Your objective. Write every entry out again with no changes, and leave the images behind.

* * *

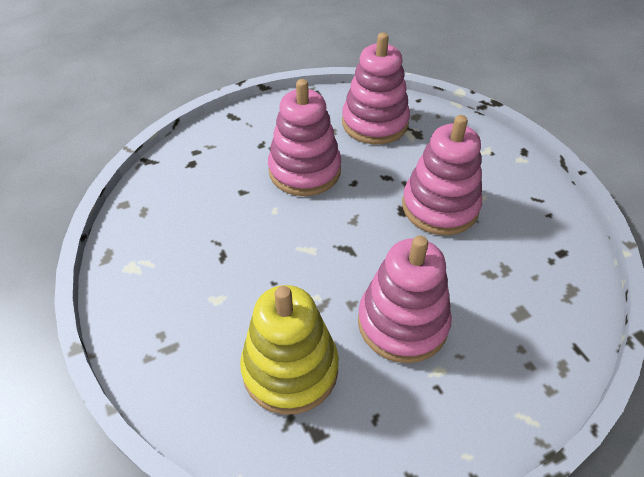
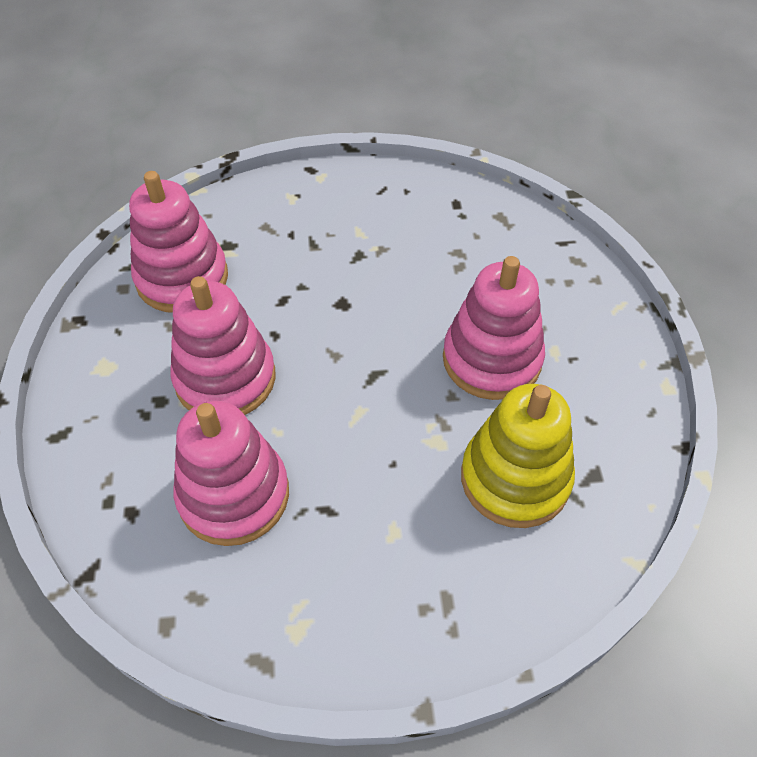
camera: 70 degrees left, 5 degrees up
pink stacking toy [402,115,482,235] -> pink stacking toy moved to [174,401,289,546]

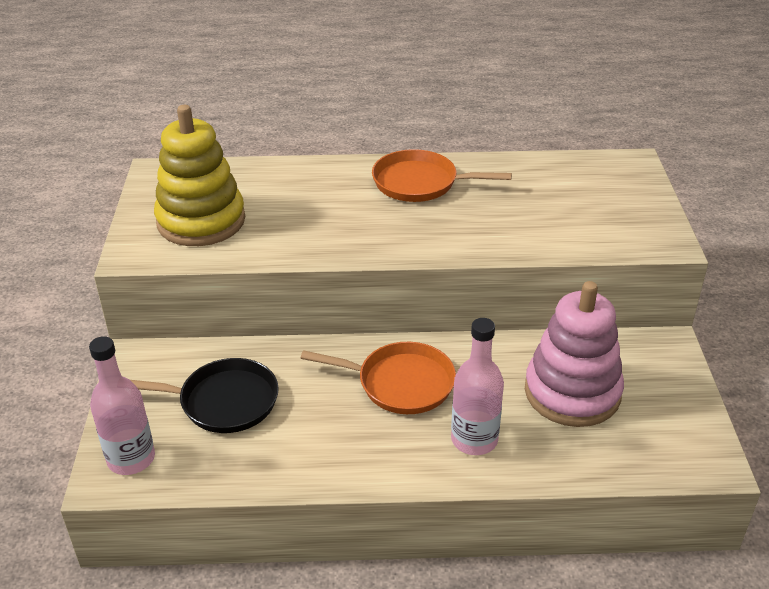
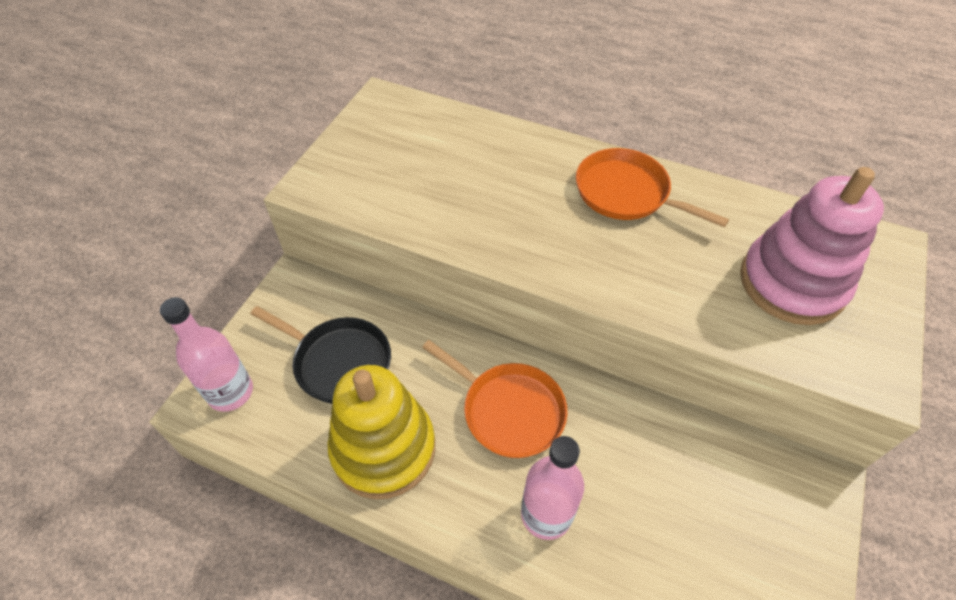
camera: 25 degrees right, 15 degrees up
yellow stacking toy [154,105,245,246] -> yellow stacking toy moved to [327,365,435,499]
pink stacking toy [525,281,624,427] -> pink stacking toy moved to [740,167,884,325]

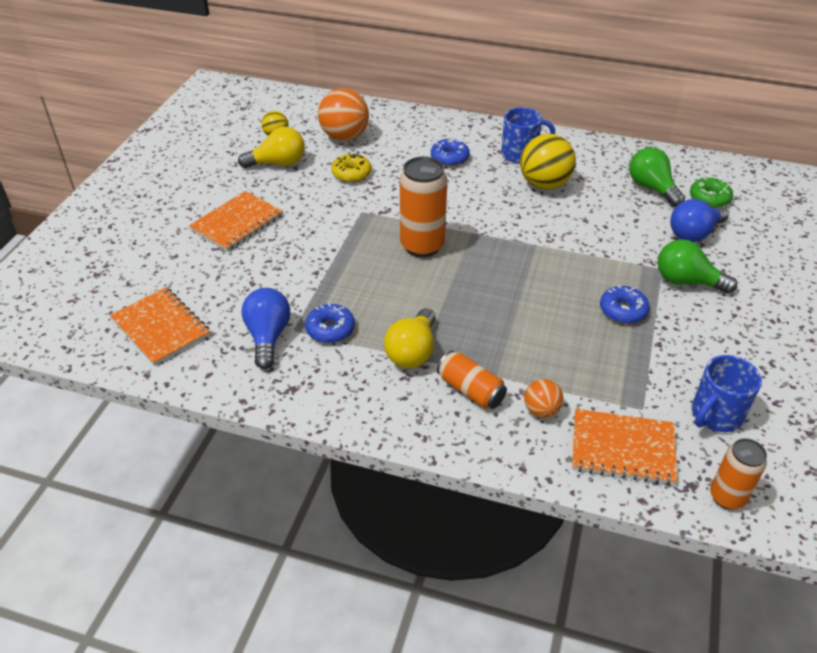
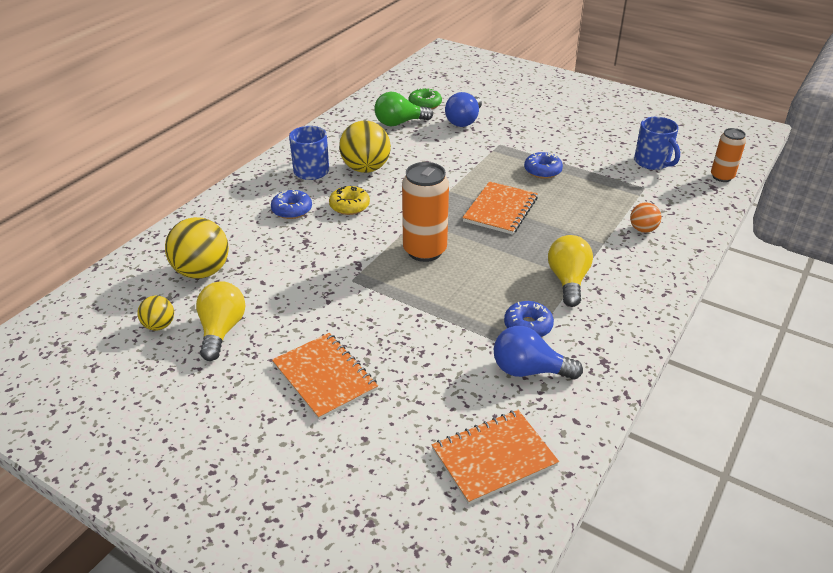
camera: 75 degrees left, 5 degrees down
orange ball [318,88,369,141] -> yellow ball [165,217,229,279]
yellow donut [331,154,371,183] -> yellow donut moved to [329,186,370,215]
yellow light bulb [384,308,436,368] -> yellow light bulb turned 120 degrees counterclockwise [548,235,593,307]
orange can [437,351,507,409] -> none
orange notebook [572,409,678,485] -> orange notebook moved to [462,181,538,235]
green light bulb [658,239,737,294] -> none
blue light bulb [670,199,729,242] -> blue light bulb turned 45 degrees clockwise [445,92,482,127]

* * *

Solution to the problem.
camera: 70 degrees left, 5 degrees up
pink stacking toy [402,115,482,235] -> pink stacking toy moved to [174,401,289,546]

camera: 25 degrees right, 15 degrees up
yellow stacking toy [154,105,245,246] -> yellow stacking toy moved to [327,365,435,499]
pink stacking toy [525,281,624,427] -> pink stacking toy moved to [740,167,884,325]

camera: 75 degrees left, 5 degrees down
orange ball [318,88,369,141] -> yellow ball [165,217,229,279]
yellow donut [331,154,371,183] -> yellow donut moved to [329,186,370,215]
yellow light bulb [384,308,436,368] -> yellow light bulb turned 120 degrees counterclockwise [548,235,593,307]
orange can [437,351,507,409] -> none
orange notebook [572,409,678,485] -> orange notebook moved to [462,181,538,235]
green light bulb [658,239,737,294] -> none
blue light bulb [670,199,729,242] -> blue light bulb turned 45 degrees clockwise [445,92,482,127]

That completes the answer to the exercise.